§ DATA FOR PROCESSING:
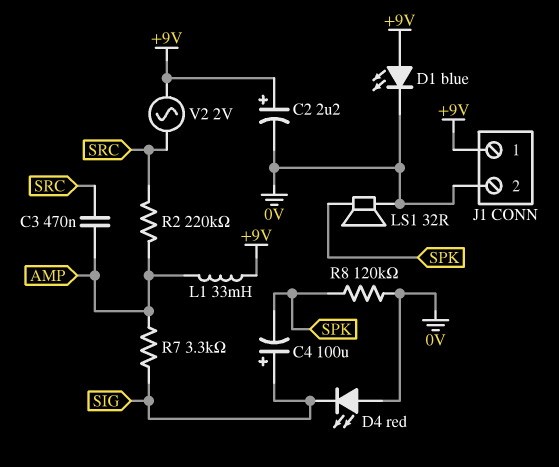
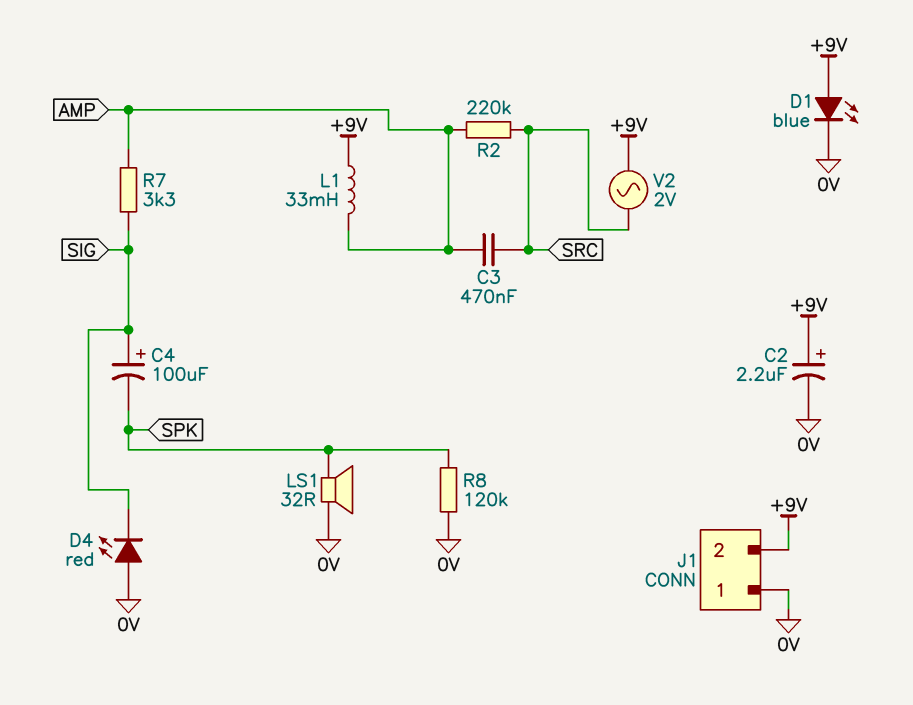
J1 pin 1: +9V -> 0V
J1 pin 2: 0V -> +9V

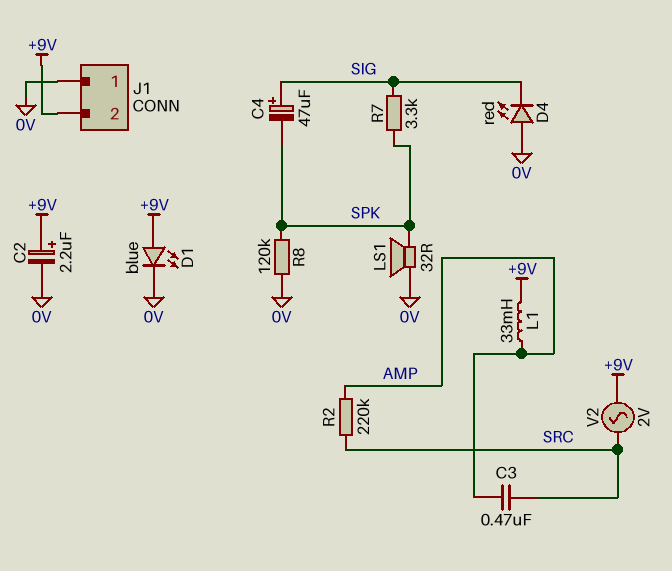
C4: 100uF (plus SIG, minus SPK) -> 47uF (plus SIG, minus SPK)
R7: 3.3k (AMP, SIG) -> 3.3k (SIG, SPK)

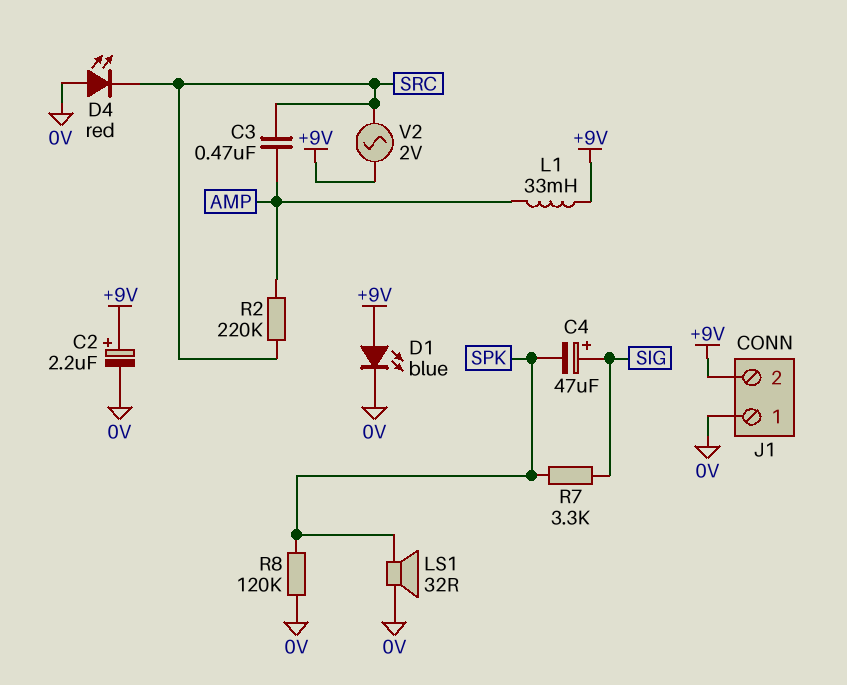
D4: LED red (A 0V, K SIG) -> LED red (A 0V, K SRC)

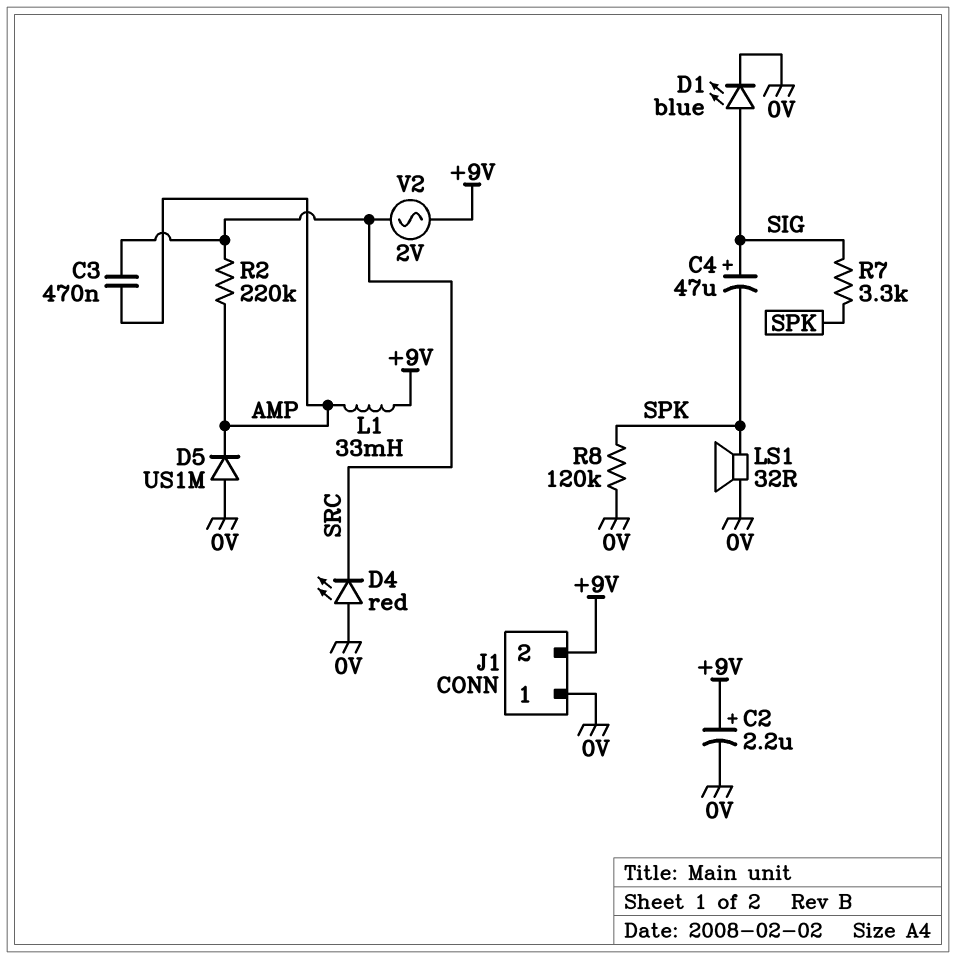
D1: LED blue (A +9V, K 0V) -> LED blue (A SIG, K 0V)
D5: none -> diode US1M (A 0V, K AMP)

§ AIM OF THE TASK:
Every record, word for word, should be given back without its pictures.

§ EXERCISE SOLUTION:
J1 pin 1: +9V -> 0V
J1 pin 2: 0V -> +9V

C4: 100uF (plus SIG, minus SPK) -> 47uF (plus SIG, minus SPK)
R7: 3.3k (AMP, SIG) -> 3.3k (SIG, SPK)

D4: LED red (A 0V, K SIG) -> LED red (A 0V, K SRC)

D1: LED blue (A +9V, K 0V) -> LED blue (A SIG, K 0V)
D5: none -> diode US1M (A 0V, K AMP)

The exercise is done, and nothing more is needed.